Object state comparisons
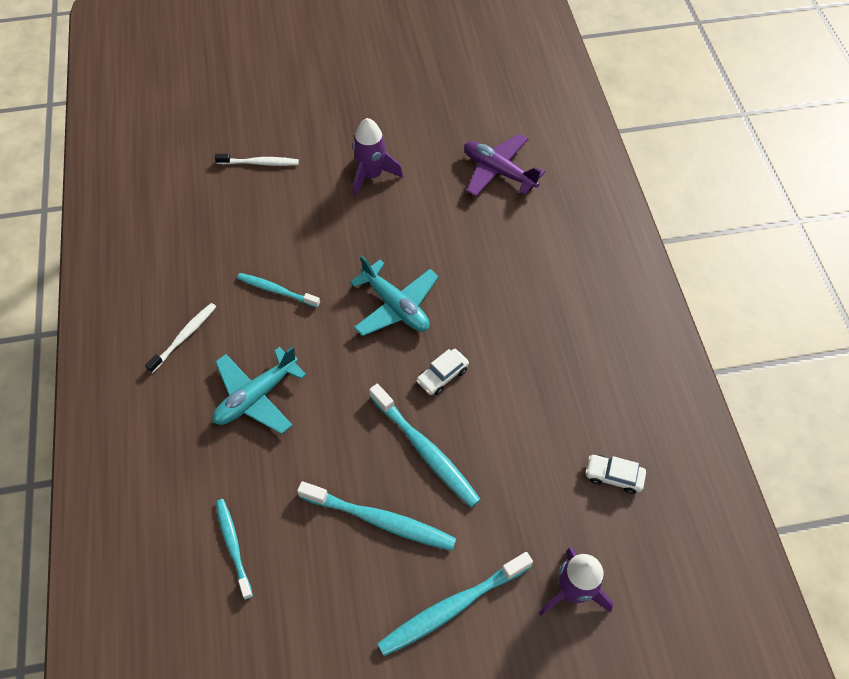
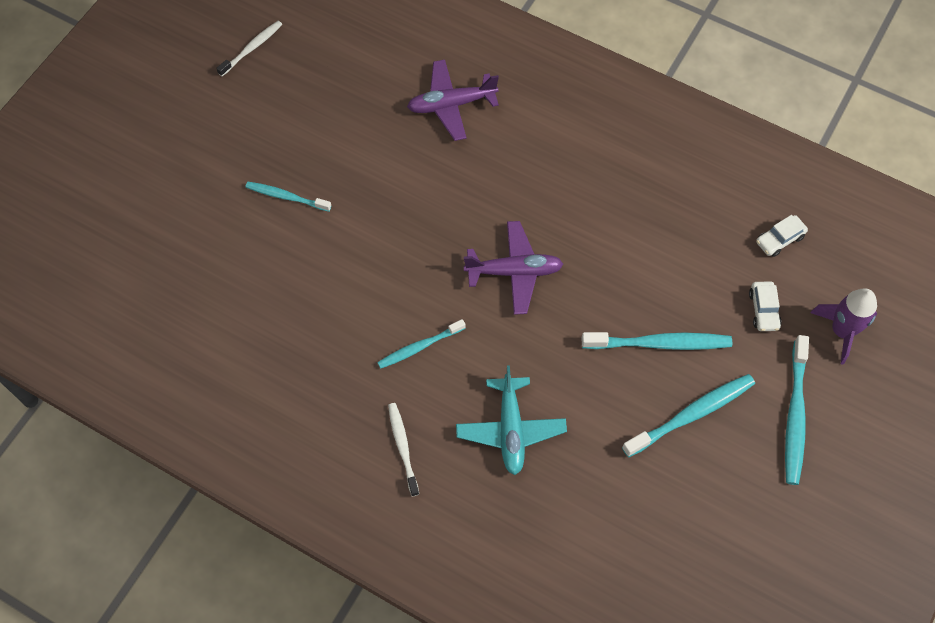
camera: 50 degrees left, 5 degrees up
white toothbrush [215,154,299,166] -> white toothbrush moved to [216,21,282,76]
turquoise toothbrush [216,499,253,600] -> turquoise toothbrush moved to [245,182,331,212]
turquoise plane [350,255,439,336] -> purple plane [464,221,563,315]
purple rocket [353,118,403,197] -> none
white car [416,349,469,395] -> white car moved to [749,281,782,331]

---

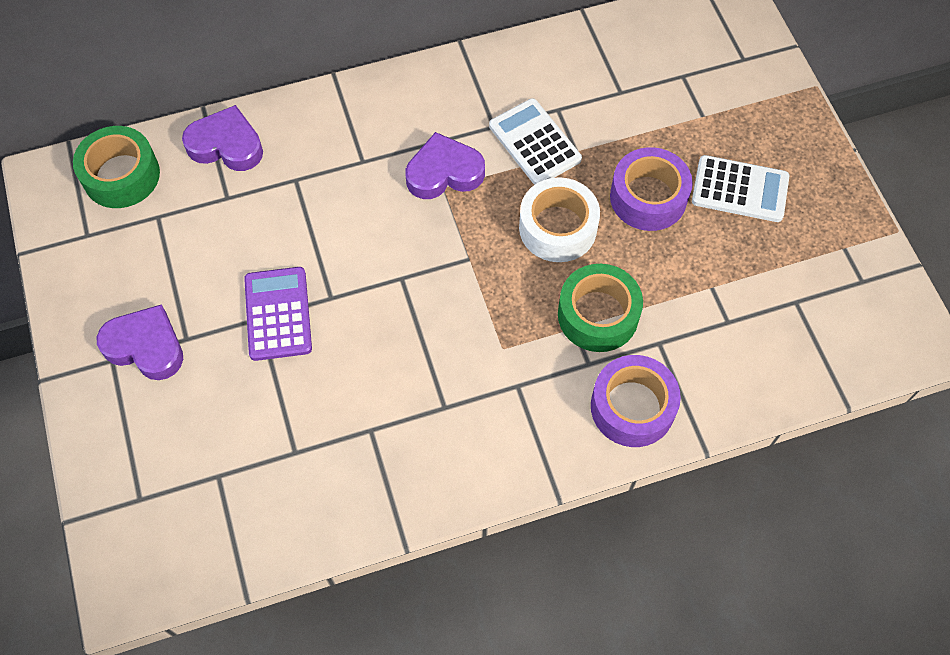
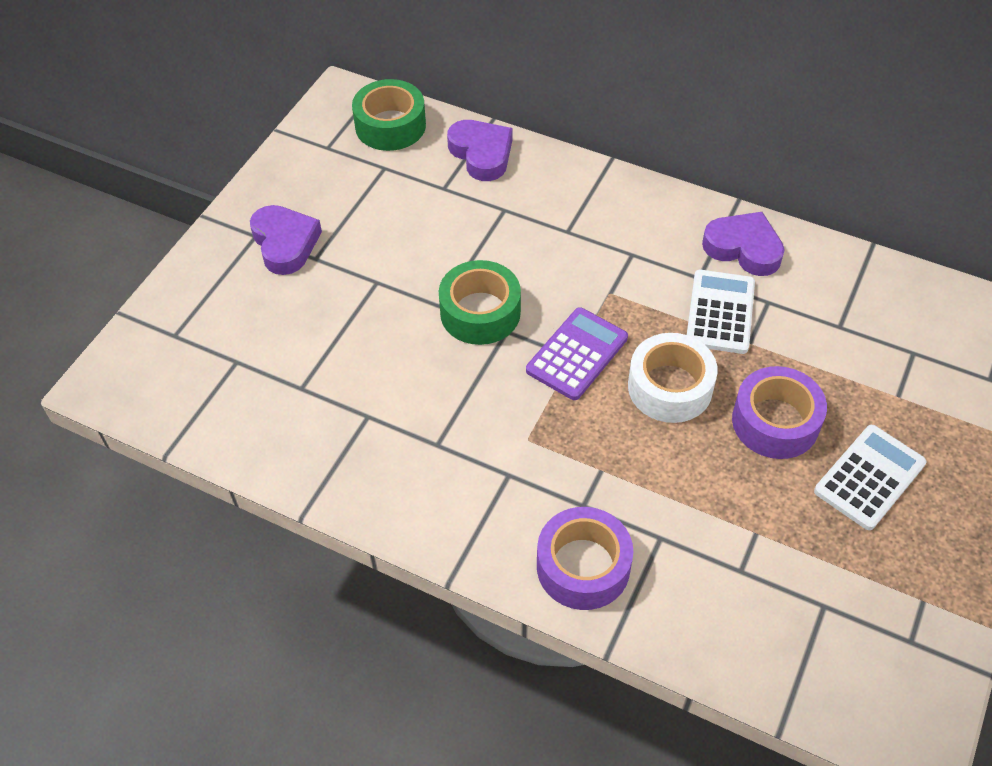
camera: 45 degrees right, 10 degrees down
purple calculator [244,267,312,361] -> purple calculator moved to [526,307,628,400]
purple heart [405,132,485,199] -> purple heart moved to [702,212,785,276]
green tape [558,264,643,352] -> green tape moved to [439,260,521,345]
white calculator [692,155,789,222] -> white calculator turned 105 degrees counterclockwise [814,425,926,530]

• Exercise brief
The word "calculator": say how many lines of the records hold it, and give nothing but the number.

• Completed exercise
2